Exercise brief
Write out the records below once more, exactly and completely.

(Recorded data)
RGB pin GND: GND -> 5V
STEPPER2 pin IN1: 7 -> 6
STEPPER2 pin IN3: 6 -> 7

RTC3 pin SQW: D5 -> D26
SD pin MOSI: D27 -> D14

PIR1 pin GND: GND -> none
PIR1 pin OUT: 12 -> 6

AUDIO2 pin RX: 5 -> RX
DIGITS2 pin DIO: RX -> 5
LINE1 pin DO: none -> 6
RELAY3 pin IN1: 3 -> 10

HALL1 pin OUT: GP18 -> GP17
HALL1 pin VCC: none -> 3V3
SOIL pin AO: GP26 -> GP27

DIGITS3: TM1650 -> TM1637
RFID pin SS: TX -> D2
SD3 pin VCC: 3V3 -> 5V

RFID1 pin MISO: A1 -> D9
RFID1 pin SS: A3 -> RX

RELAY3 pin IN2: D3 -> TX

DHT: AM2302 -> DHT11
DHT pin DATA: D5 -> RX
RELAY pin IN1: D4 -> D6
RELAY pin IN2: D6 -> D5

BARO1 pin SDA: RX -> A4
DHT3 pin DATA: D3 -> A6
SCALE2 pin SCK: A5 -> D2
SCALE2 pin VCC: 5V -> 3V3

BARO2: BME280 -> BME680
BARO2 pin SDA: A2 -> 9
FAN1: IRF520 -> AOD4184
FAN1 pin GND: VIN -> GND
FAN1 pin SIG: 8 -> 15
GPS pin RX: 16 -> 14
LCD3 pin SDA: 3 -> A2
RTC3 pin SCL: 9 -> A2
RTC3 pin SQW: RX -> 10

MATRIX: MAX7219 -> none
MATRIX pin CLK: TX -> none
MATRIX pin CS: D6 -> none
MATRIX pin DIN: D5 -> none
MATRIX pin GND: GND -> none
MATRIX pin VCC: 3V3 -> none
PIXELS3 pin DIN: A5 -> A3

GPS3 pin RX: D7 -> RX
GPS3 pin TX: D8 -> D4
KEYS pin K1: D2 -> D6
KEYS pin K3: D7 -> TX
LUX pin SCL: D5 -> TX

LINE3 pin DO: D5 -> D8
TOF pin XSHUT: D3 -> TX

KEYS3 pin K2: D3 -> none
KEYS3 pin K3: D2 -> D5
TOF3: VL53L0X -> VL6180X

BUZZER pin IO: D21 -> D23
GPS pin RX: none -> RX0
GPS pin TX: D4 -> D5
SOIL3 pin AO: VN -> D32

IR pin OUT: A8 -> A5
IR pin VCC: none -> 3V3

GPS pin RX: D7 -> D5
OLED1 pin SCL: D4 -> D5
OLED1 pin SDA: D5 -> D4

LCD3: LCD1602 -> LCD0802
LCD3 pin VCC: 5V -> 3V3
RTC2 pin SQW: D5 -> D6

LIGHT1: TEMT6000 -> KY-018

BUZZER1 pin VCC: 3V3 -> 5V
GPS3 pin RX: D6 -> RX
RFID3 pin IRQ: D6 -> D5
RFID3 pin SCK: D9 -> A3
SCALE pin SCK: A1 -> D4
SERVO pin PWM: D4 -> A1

Written answer
RGB pin GND: GND -> 5V
STEPPER2 pin IN1: 7 -> 6
STEPPER2 pin IN3: 6 -> 7

RTC3 pin SQW: D5 -> D26
SD pin MOSI: D27 -> D14

PIR1 pin GND: GND -> none
PIR1 pin OUT: 12 -> 6

AUDIO2 pin RX: 5 -> RX
DIGITS2 pin DIO: RX -> 5
LINE1 pin DO: none -> 6
RELAY3 pin IN1: 3 -> 10

HALL1 pin OUT: GP18 -> GP17
HALL1 pin VCC: none -> 3V3
SOIL pin AO: GP26 -> GP27

DIGITS3: TM1650 -> TM1637
RFID pin SS: TX -> D2
SD3 pin VCC: 3V3 -> 5V

RFID1 pin MISO: A1 -> D9
RFID1 pin SS: A3 -> RX

RELAY3 pin IN2: D3 -> TX

DHT: AM2302 -> DHT11
DHT pin DATA: D5 -> RX
RELAY pin IN1: D4 -> D6
RELAY pin IN2: D6 -> D5

BARO1 pin SDA: RX -> A4
DHT3 pin DATA: D3 -> A6
SCALE2 pin SCK: A5 -> D2
SCALE2 pin VCC: 5V -> 3V3

BARO2: BME280 -> BME680
BARO2 pin SDA: A2 -> 9
FAN1: IRF520 -> AOD4184
FAN1 pin GND: VIN -> GND
FAN1 pin SIG: 8 -> 15
GPS pin RX: 16 -> 14
LCD3 pin SDA: 3 -> A2
RTC3 pin SCL: 9 -> A2
RTC3 pin SQW: RX -> 10

MATRIX: MAX7219 -> none
MATRIX pin CLK: TX -> none
MATRIX pin CS: D6 -> none
MATRIX pin DIN: D5 -> none
MATRIX pin GND: GND -> none
MATRIX pin VCC: 3V3 -> none
PIXELS3 pin DIN: A5 -> A3

GPS3 pin RX: D7 -> RX
GPS3 pin TX: D8 -> D4
KEYS pin K1: D2 -> D6
KEYS pin K3: D7 -> TX
LUX pin SCL: D5 -> TX

LINE3 pin DO: D5 -> D8
TOF pin XSHUT: D3 -> TX

KEYS3 pin K2: D3 -> none
KEYS3 pin K3: D2 -> D5
TOF3: VL53L0X -> VL6180X

BUZZER pin IO: D21 -> D23
GPS pin RX: none -> RX0
GPS pin TX: D4 -> D5
SOIL3 pin AO: VN -> D32

IR pin OUT: A8 -> A5
IR pin VCC: none -> 3V3

GPS pin RX: D7 -> D5
OLED1 pin SCL: D4 -> D5
OLED1 pin SDA: D5 -> D4

LCD3: LCD1602 -> LCD0802
LCD3 pin VCC: 5V -> 3V3
RTC2 pin SQW: D5 -> D6

LIGHT1: TEMT6000 -> KY-018

BUZZER1 pin VCC: 3V3 -> 5V
GPS3 pin RX: D6 -> RX
RFID3 pin IRQ: D6 -> D5
RFID3 pin SCK: D9 -> A3
SCALE pin SCK: A1 -> D4
SERVO pin PWM: D4 -> A1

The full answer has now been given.